Items from a data source

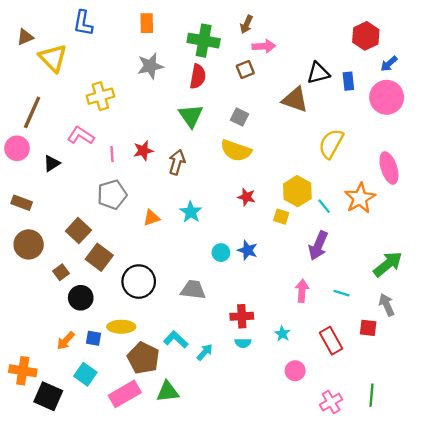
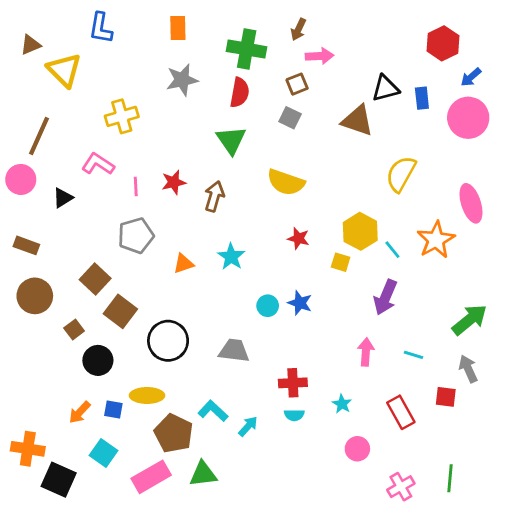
gray square: (239, 117) -> (290, 118), moved

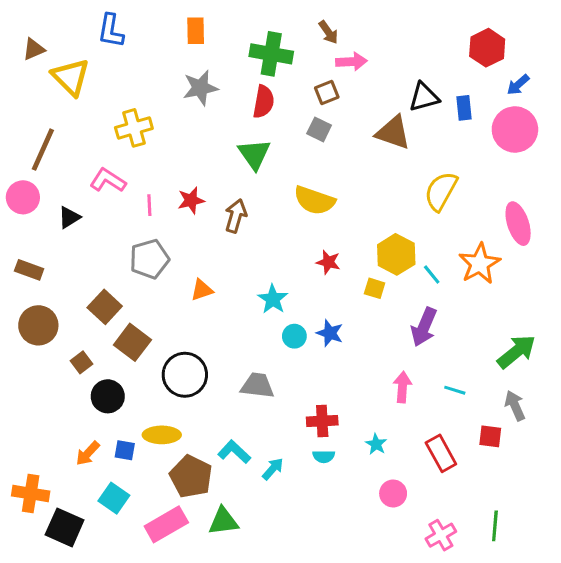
brown arrow: (298, 29) -> (328, 32), turned -60
cyan star: (231, 257) -> (273, 299), moved

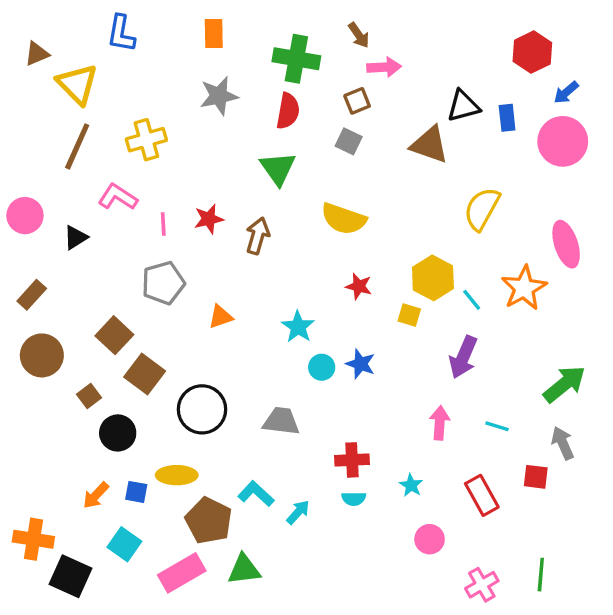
brown line: (43, 150) -> (77, 146), moved
brown rectangle: (29, 270) -> (32, 295), turned -68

§ Task goal:
Reproduce exactly and only the lines from the "cyan star: (231, 257) -> (273, 299), moved" line to the last line of the records above. Do not carry over any pictures.

§ Result:
cyan star: (231, 257) -> (273, 299), moved

brown line: (43, 150) -> (77, 146), moved
brown rectangle: (29, 270) -> (32, 295), turned -68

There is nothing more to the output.